Problem to solve: From the first line to the last, repeat the data exactly but leave out the pictures.

Record set:
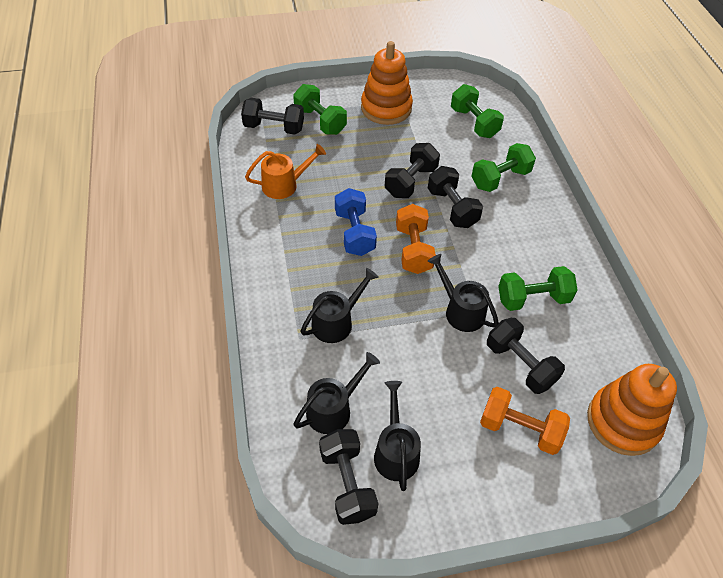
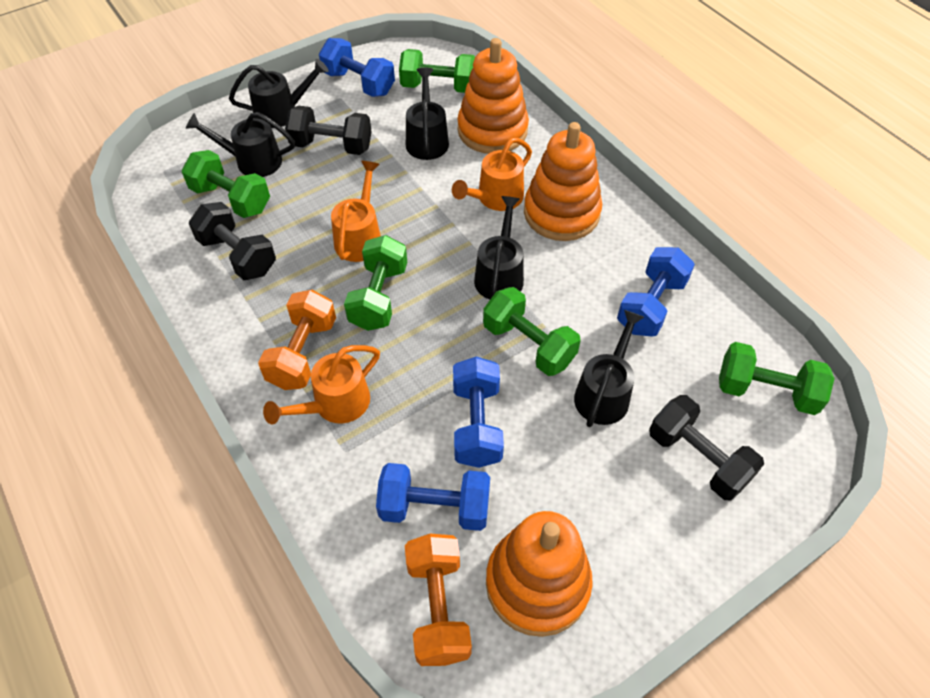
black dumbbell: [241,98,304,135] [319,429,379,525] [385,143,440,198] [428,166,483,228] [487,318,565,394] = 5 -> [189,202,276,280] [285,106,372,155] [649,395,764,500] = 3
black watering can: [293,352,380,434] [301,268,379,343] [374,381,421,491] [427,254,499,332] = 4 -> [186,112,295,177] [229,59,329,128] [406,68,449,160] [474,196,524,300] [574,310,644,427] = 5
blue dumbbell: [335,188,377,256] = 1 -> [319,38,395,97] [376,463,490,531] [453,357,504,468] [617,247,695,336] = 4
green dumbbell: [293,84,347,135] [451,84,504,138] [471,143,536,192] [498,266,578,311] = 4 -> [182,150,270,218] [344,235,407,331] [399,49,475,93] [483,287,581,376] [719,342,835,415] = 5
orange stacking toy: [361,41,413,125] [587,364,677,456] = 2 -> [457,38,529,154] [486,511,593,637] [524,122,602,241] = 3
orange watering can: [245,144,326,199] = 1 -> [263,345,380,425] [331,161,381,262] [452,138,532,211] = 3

Expected answer:
black dumbbell: [241,98,304,135] [319,429,379,525] [385,143,440,198] [428,166,483,228] [487,318,565,394] = 5 -> [189,202,276,280] [285,106,372,155] [649,395,764,500] = 3
black watering can: [293,352,380,434] [301,268,379,343] [374,381,421,491] [427,254,499,332] = 4 -> [186,112,295,177] [229,59,329,128] [406,68,449,160] [474,196,524,300] [574,310,644,427] = 5
blue dumbbell: [335,188,377,256] = 1 -> [319,38,395,97] [376,463,490,531] [453,357,504,468] [617,247,695,336] = 4
green dumbbell: [293,84,347,135] [451,84,504,138] [471,143,536,192] [498,266,578,311] = 4 -> [182,150,270,218] [344,235,407,331] [399,49,475,93] [483,287,581,376] [719,342,835,415] = 5
orange stacking toy: [361,41,413,125] [587,364,677,456] = 2 -> [457,38,529,154] [486,511,593,637] [524,122,602,241] = 3
orange watering can: [245,144,326,199] = 1 -> [263,345,380,425] [331,161,381,262] [452,138,532,211] = 3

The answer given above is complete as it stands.